Source data:
● ● ●

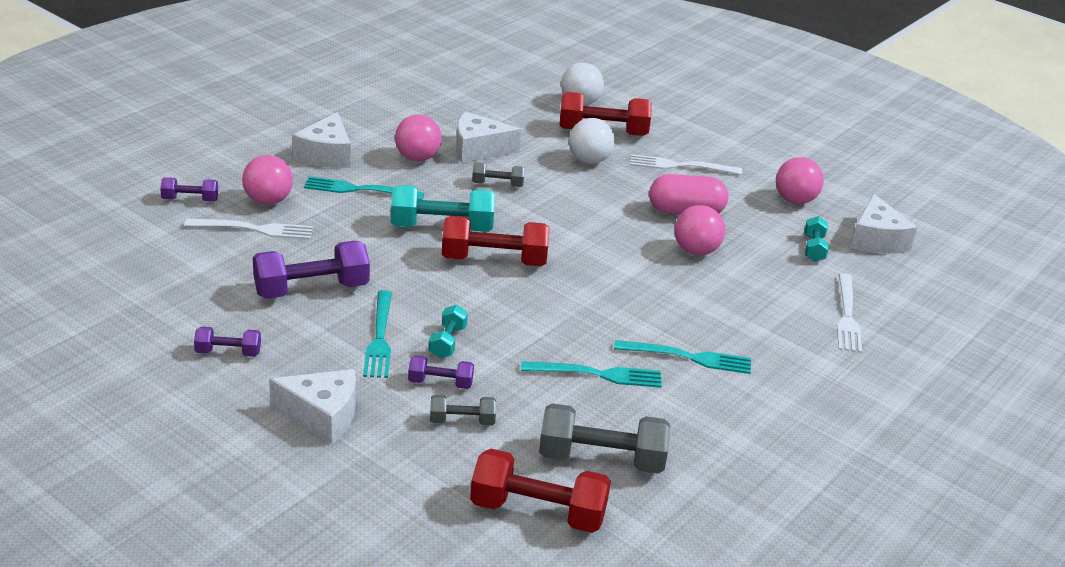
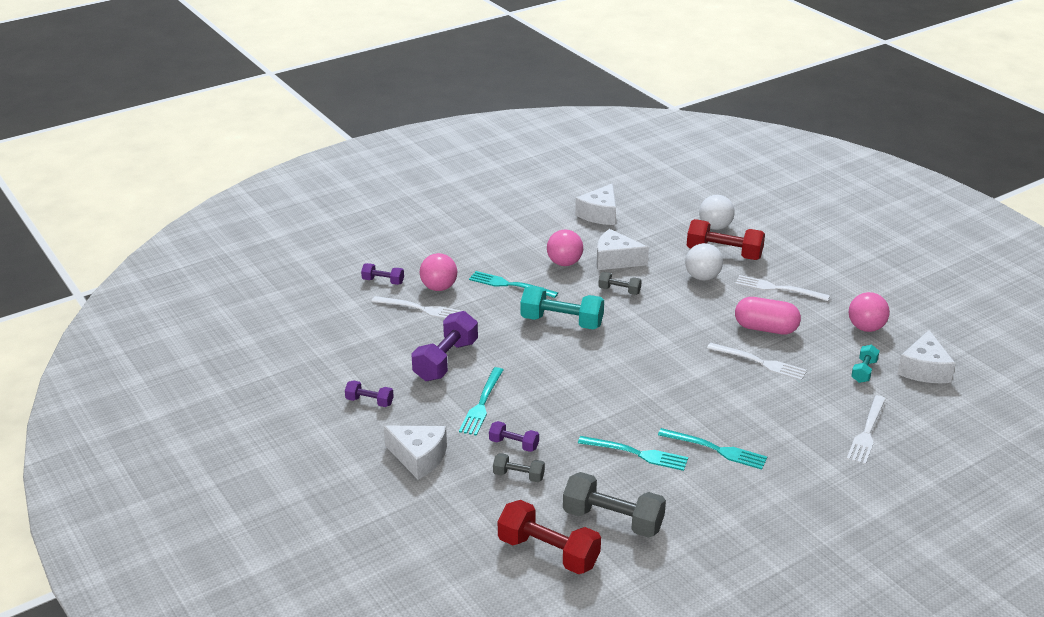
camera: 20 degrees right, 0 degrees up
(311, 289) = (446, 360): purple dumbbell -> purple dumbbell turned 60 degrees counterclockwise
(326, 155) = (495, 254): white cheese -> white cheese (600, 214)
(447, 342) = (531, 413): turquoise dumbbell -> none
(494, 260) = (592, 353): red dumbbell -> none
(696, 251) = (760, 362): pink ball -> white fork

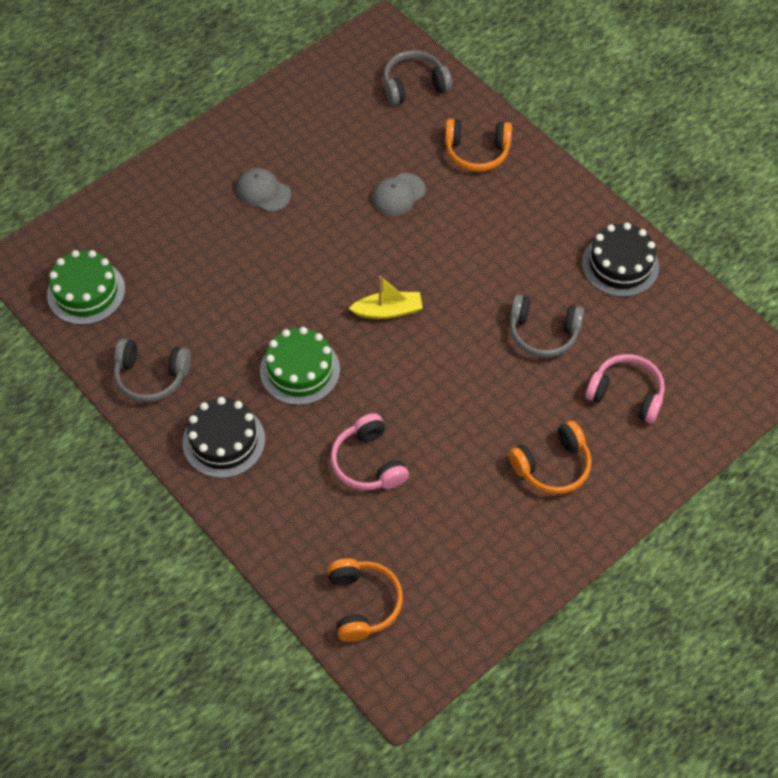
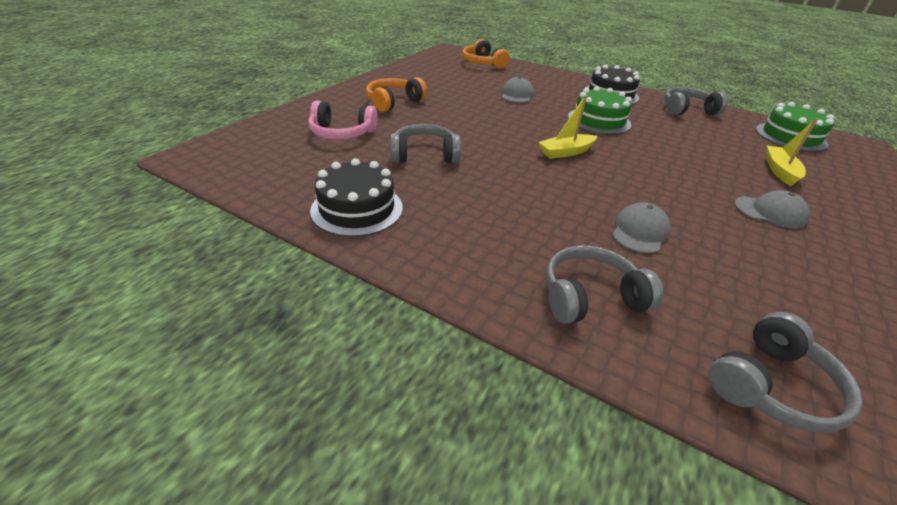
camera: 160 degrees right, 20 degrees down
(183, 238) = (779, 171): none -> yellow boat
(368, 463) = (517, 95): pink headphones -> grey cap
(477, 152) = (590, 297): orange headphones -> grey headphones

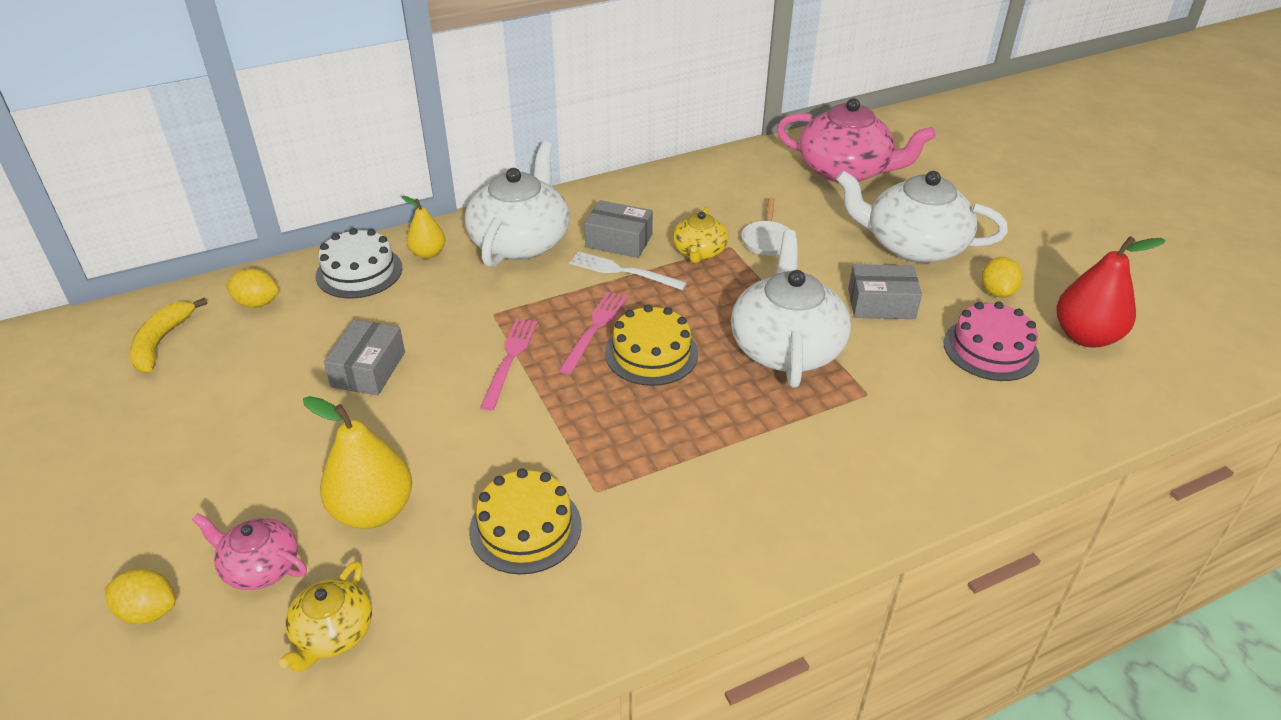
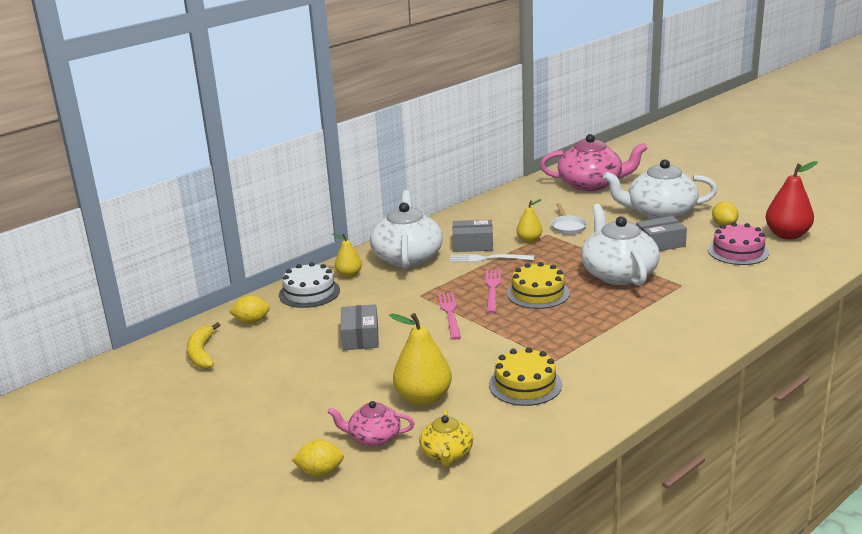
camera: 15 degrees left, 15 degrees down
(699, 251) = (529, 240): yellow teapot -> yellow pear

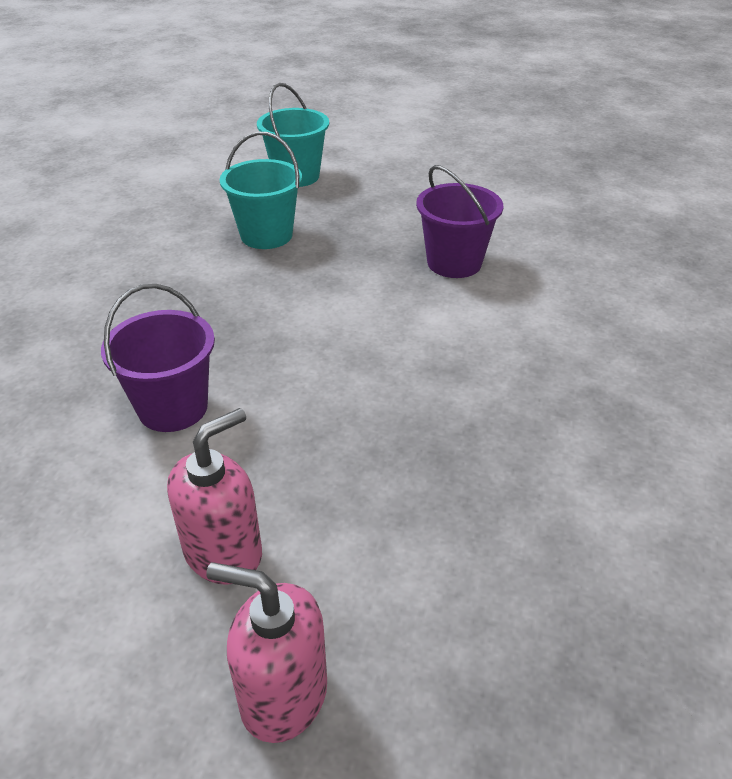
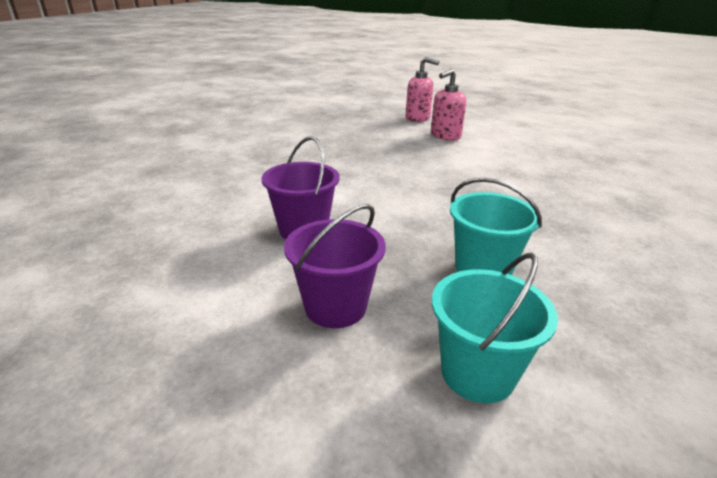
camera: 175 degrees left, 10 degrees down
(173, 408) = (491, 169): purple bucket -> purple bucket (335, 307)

● ● ●

Transcribe the listing exactly; skip the pictures.

Exercise output:
camera: 20 degrees right, 0 degrees up
(311, 289) = (446, 360): purple dumbbell -> purple dumbbell turned 60 degrees counterclockwise
(326, 155) = (495, 254): white cheese -> white cheese (600, 214)
(447, 342) = (531, 413): turquoise dumbbell -> none
(494, 260) = (592, 353): red dumbbell -> none
(696, 251) = (760, 362): pink ball -> white fork

camera: 160 degrees right, 20 degrees down
(183, 238) = (779, 171): none -> yellow boat
(368, 463) = (517, 95): pink headphones -> grey cap
(477, 152) = (590, 297): orange headphones -> grey headphones

camera: 15 degrees left, 15 degrees down
(699, 251) = (529, 240): yellow teapot -> yellow pear

camera: 175 degrees left, 10 degrees down
(173, 408) = (491, 169): purple bucket -> purple bucket (335, 307)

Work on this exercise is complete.